Your task -
Render the listing, from its first line through the line containing "orange star: rotated 24 degrees clockwise", as a JSON list of strings with one string per line, omitting blank lines and leaving out the pictures.

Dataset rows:
================================
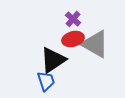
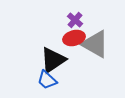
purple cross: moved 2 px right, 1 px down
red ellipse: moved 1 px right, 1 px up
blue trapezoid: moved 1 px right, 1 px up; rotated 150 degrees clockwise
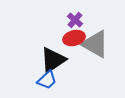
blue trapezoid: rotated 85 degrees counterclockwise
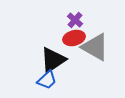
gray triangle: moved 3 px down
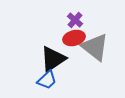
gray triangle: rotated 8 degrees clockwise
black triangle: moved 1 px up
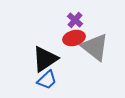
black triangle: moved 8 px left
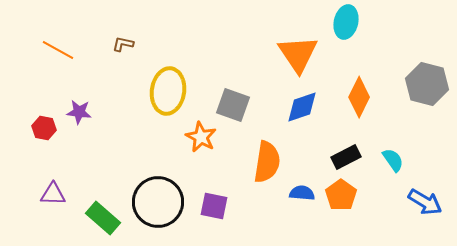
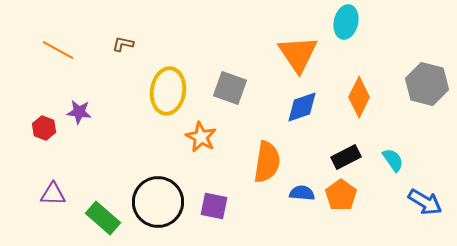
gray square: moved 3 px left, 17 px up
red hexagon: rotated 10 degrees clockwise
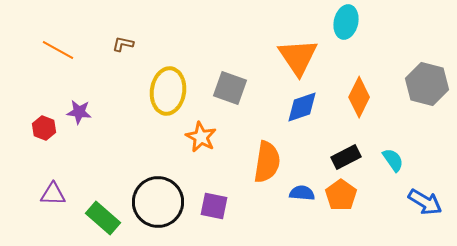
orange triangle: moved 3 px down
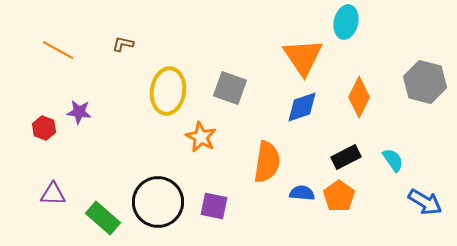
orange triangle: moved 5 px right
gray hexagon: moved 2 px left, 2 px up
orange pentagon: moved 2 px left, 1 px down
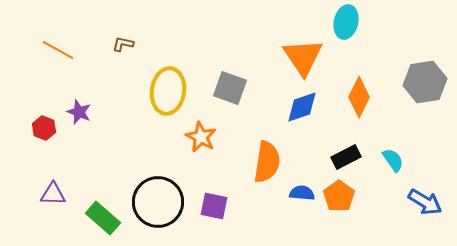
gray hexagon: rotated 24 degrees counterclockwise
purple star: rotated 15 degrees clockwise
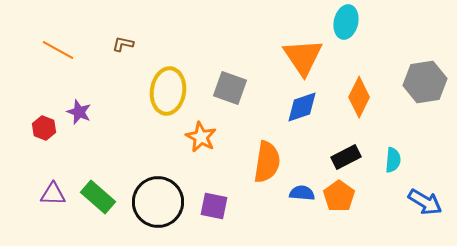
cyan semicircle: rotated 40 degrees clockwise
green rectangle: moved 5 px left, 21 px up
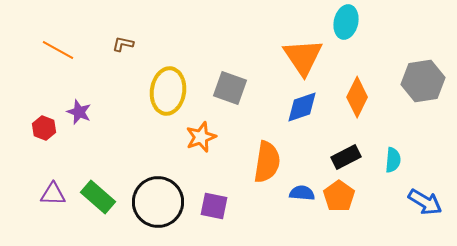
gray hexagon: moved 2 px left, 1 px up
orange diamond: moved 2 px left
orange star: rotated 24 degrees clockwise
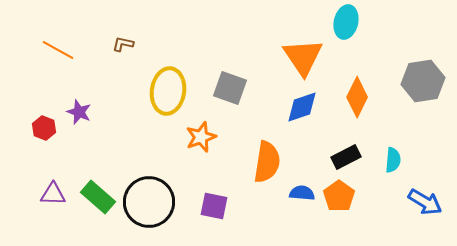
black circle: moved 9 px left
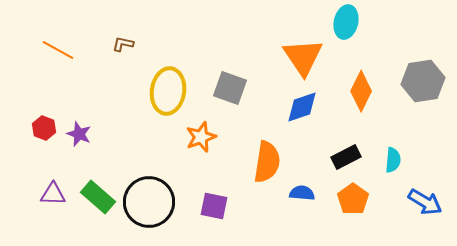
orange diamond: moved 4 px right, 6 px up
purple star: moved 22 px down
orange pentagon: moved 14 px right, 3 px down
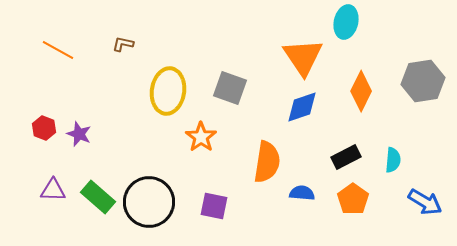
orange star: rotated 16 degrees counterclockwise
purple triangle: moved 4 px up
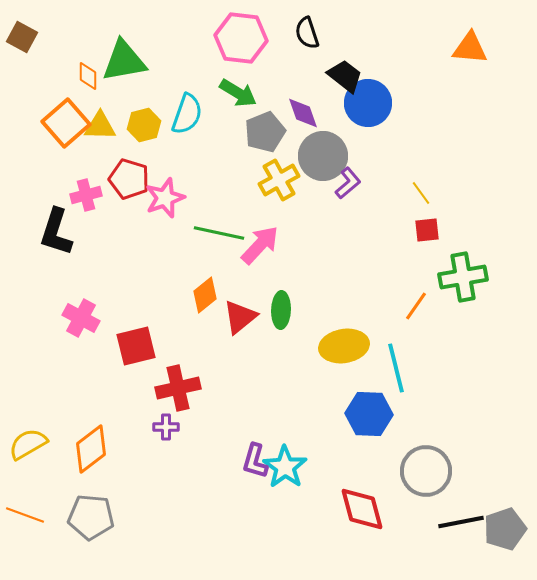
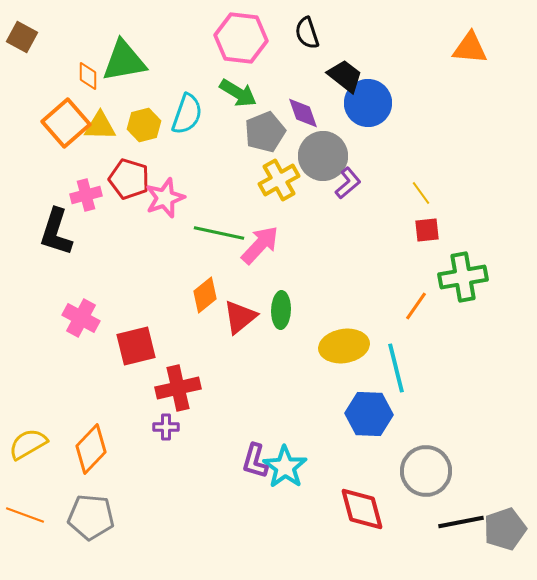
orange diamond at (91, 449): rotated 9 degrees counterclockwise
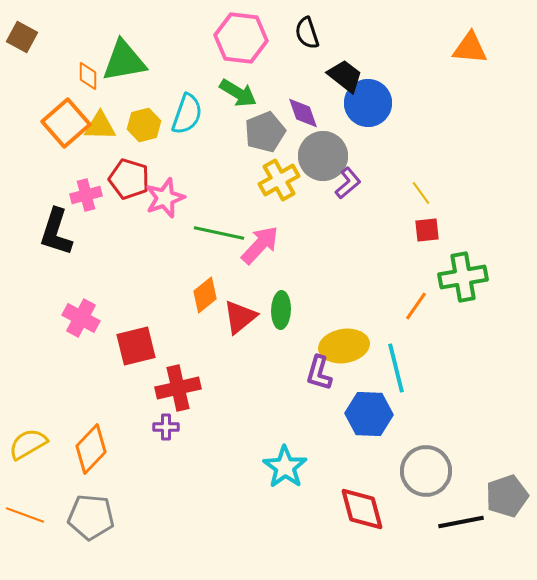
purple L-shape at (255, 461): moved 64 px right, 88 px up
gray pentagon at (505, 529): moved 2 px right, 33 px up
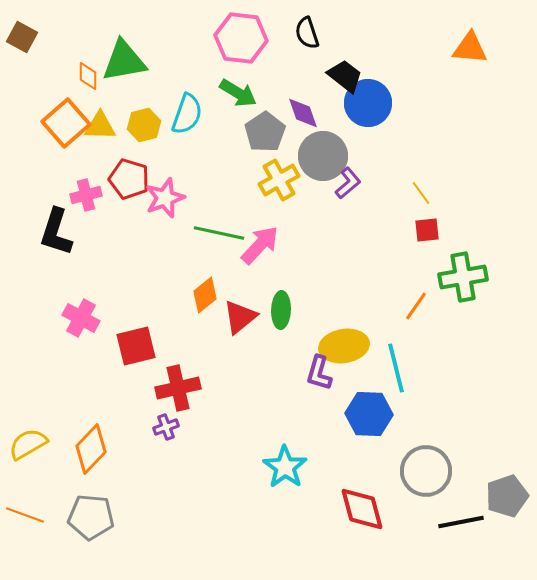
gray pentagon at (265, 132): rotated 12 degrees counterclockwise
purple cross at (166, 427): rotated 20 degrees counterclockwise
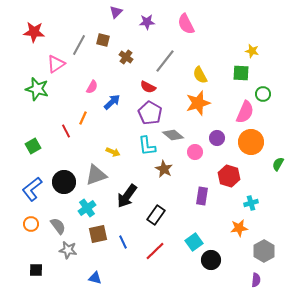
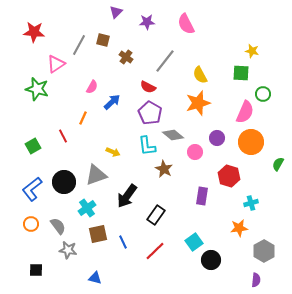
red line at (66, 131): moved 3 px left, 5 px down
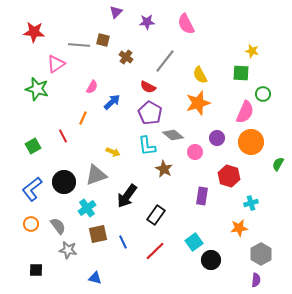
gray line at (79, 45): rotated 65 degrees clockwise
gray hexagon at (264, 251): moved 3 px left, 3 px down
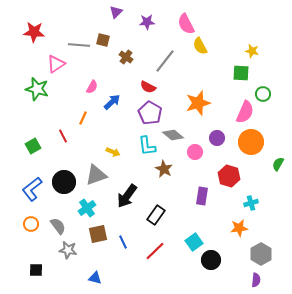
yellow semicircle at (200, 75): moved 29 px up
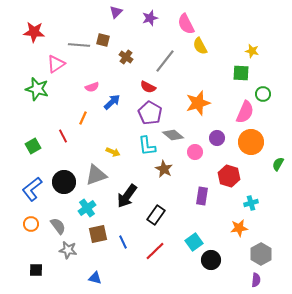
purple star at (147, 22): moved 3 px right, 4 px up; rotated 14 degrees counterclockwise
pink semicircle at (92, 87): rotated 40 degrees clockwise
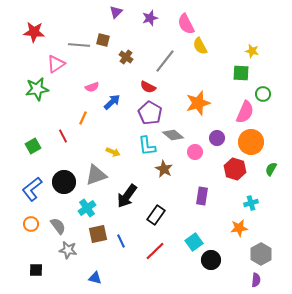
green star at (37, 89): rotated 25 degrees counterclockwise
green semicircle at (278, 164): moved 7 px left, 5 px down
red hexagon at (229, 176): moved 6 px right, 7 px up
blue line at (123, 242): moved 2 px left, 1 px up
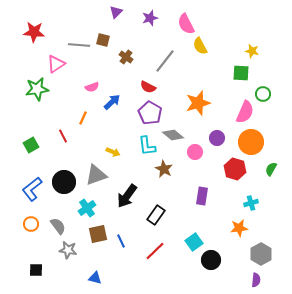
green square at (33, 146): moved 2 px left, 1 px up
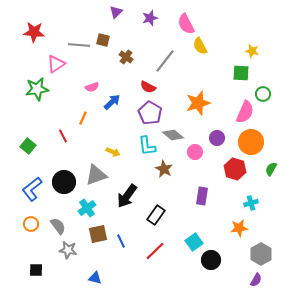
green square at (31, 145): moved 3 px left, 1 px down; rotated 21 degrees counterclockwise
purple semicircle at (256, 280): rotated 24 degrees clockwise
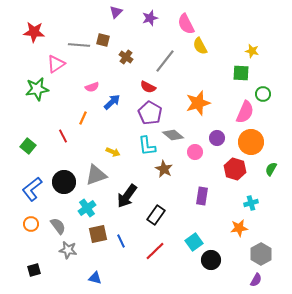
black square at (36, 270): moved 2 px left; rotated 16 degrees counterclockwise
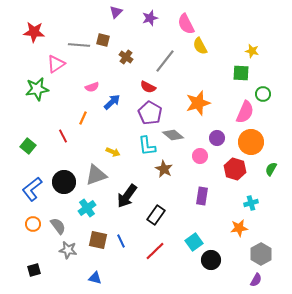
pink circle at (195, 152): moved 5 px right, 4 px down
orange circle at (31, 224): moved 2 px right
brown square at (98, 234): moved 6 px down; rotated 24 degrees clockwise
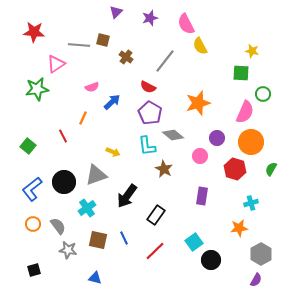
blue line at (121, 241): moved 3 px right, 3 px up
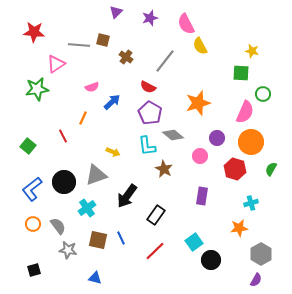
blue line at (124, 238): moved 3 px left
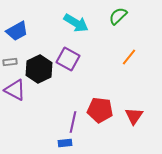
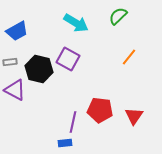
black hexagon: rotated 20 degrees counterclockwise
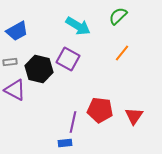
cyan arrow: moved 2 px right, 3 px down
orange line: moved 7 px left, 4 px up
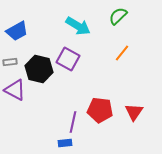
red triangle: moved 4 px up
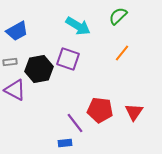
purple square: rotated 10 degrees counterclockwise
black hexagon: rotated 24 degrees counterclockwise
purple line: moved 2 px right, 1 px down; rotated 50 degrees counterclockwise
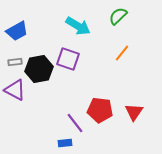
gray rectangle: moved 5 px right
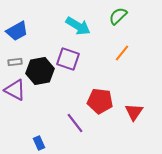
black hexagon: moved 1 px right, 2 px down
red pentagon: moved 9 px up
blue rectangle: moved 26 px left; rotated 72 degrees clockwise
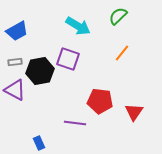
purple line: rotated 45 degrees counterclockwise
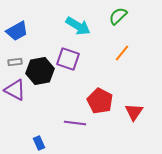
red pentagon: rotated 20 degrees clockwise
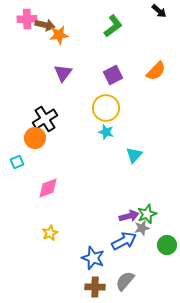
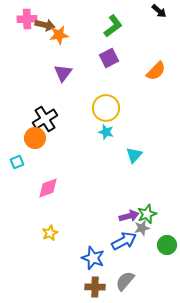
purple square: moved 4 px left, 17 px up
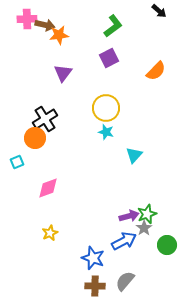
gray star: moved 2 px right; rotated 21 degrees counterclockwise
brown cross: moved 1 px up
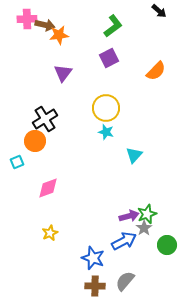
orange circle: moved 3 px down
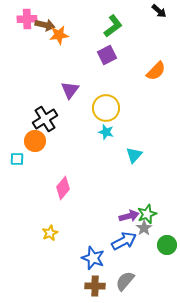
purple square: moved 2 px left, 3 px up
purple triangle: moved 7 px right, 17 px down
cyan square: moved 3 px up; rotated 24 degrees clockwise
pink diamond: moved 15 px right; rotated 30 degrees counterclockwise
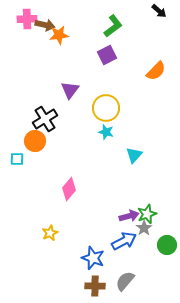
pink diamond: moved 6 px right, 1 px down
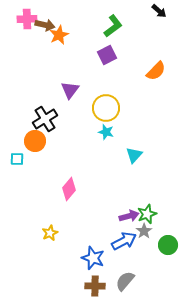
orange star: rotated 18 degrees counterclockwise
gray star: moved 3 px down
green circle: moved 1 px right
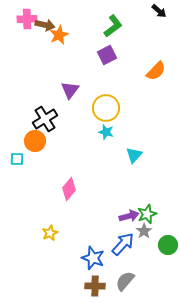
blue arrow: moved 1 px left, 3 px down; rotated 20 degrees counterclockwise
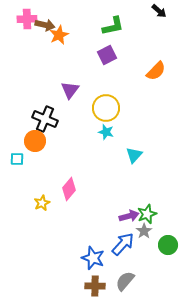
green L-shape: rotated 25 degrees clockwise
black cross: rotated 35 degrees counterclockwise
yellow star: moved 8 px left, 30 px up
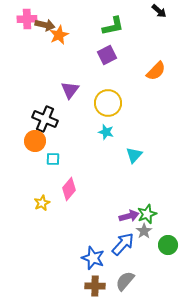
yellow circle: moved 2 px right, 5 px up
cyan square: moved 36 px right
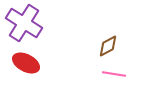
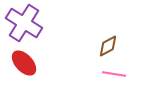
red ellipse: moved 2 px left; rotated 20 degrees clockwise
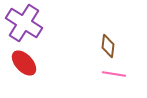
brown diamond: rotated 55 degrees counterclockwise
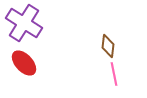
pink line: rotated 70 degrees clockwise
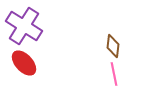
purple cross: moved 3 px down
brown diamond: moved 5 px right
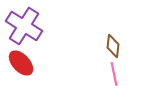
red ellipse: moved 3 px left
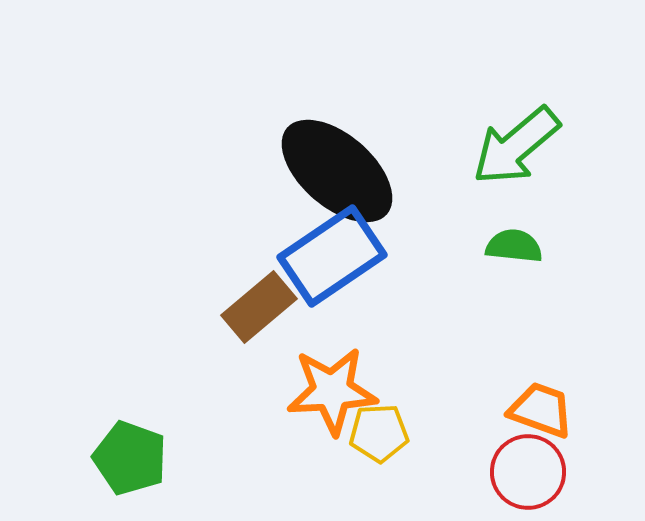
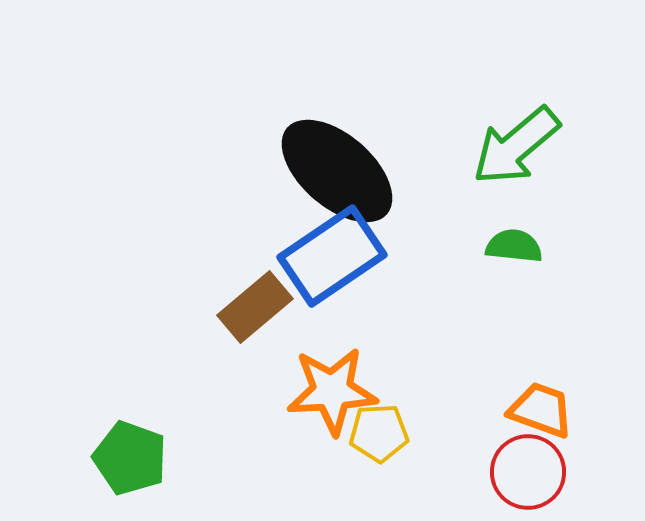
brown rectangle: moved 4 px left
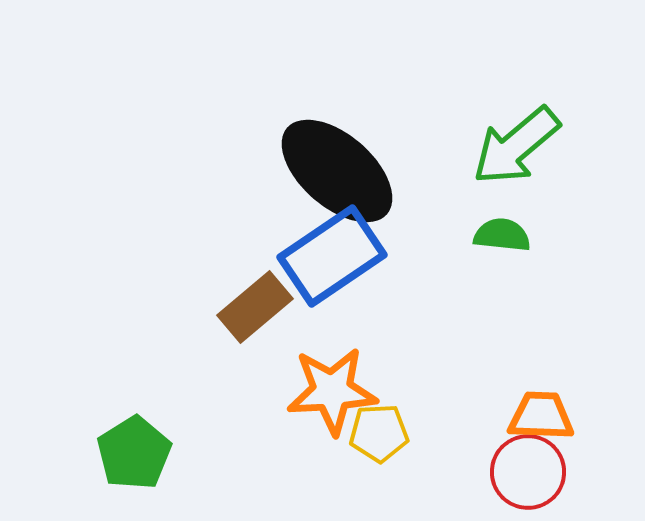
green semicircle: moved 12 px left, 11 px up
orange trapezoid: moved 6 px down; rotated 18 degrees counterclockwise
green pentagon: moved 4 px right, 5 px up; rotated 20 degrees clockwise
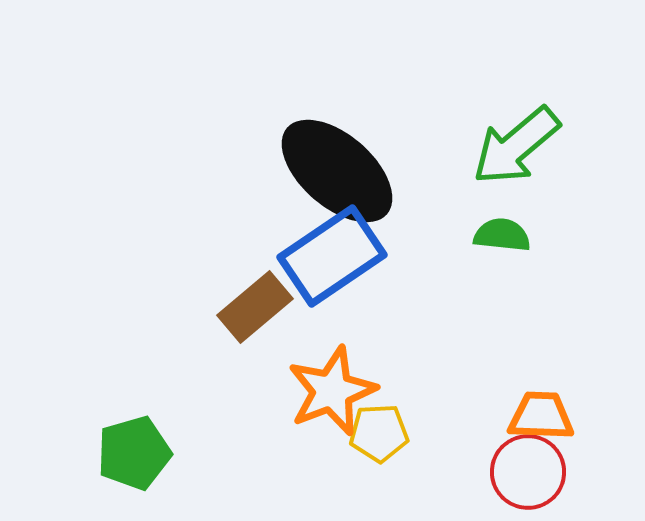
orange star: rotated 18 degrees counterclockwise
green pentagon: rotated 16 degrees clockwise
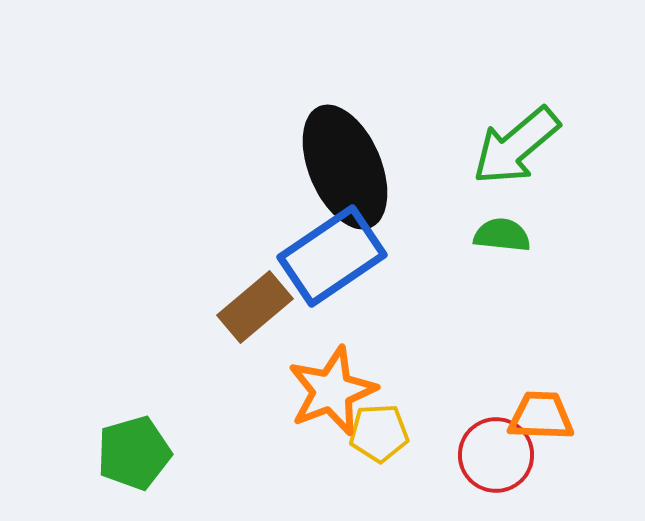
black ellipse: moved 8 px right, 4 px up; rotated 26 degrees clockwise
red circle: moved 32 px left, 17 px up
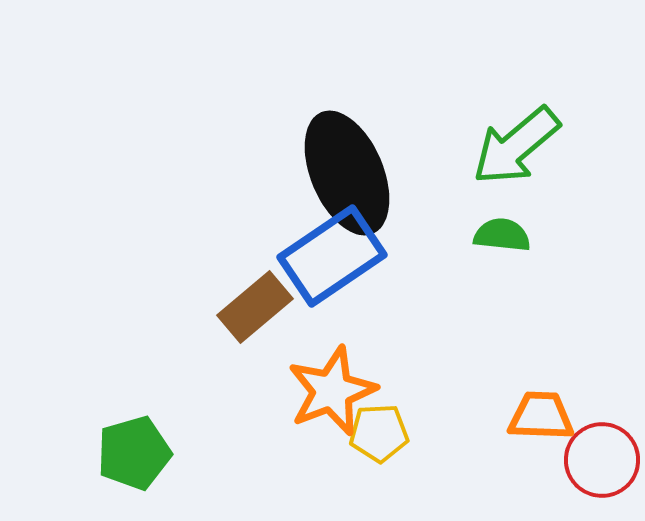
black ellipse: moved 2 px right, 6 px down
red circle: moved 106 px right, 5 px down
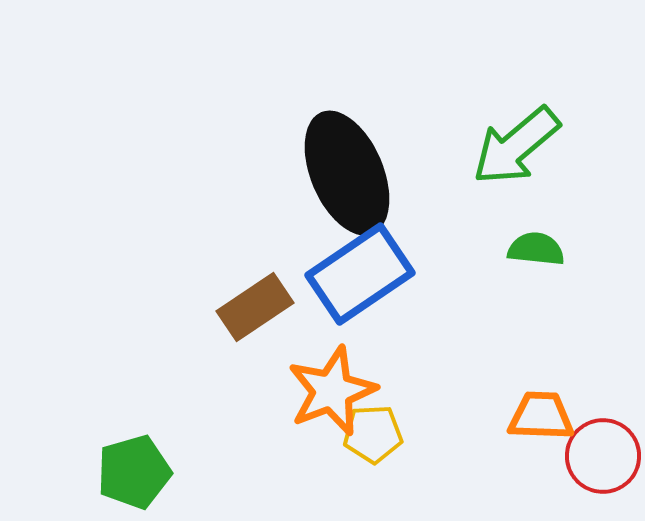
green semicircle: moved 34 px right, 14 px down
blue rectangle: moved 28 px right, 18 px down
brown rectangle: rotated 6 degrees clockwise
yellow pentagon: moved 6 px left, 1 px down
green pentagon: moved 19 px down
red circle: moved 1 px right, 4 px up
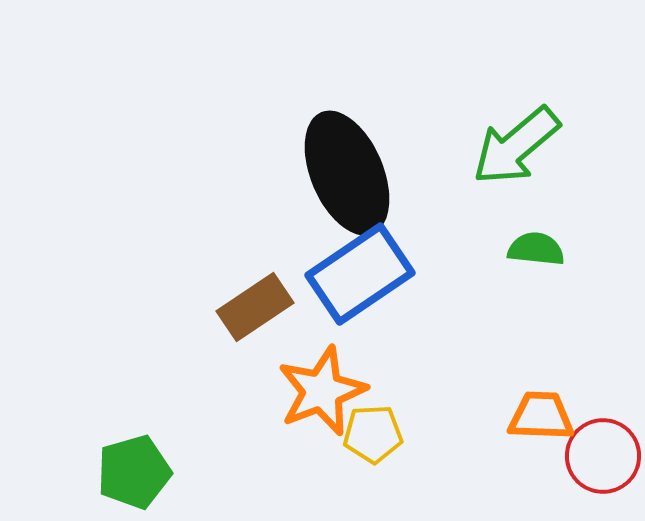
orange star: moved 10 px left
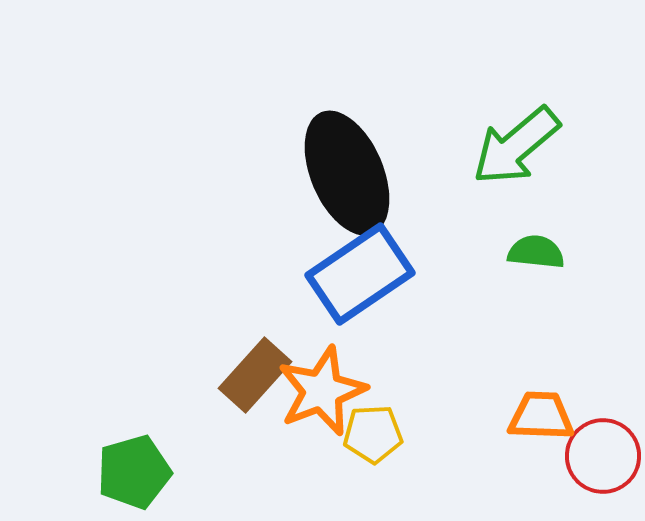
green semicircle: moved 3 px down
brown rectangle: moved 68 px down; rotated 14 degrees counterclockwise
================================
Result of the task -
[
  "purple cross: moved 2 px right, 1 px down",
  "red ellipse: moved 1 px right, 1 px up",
  "blue trapezoid: moved 1 px right, 1 px up; rotated 150 degrees clockwise",
  "blue trapezoid: rotated 85 degrees counterclockwise",
  "gray triangle: moved 3 px down",
  "gray triangle: rotated 8 degrees clockwise",
  "black triangle: moved 1 px up",
  "black triangle: moved 8 px left",
  "gray square: moved 3 px left, 17 px up",
  "red hexagon: rotated 10 degrees clockwise",
  "orange triangle: moved 3 px down",
  "orange triangle: moved 5 px right",
  "gray hexagon: moved 2 px left, 2 px up",
  "orange pentagon: moved 2 px left, 1 px down",
  "gray hexagon: rotated 24 degrees counterclockwise",
  "purple star: rotated 15 degrees clockwise",
  "cyan semicircle: rotated 40 degrees clockwise",
  "green rectangle: moved 5 px left, 21 px up",
  "gray hexagon: moved 2 px left, 1 px up",
  "orange diamond: moved 2 px left",
  "orange star: rotated 24 degrees clockwise"
]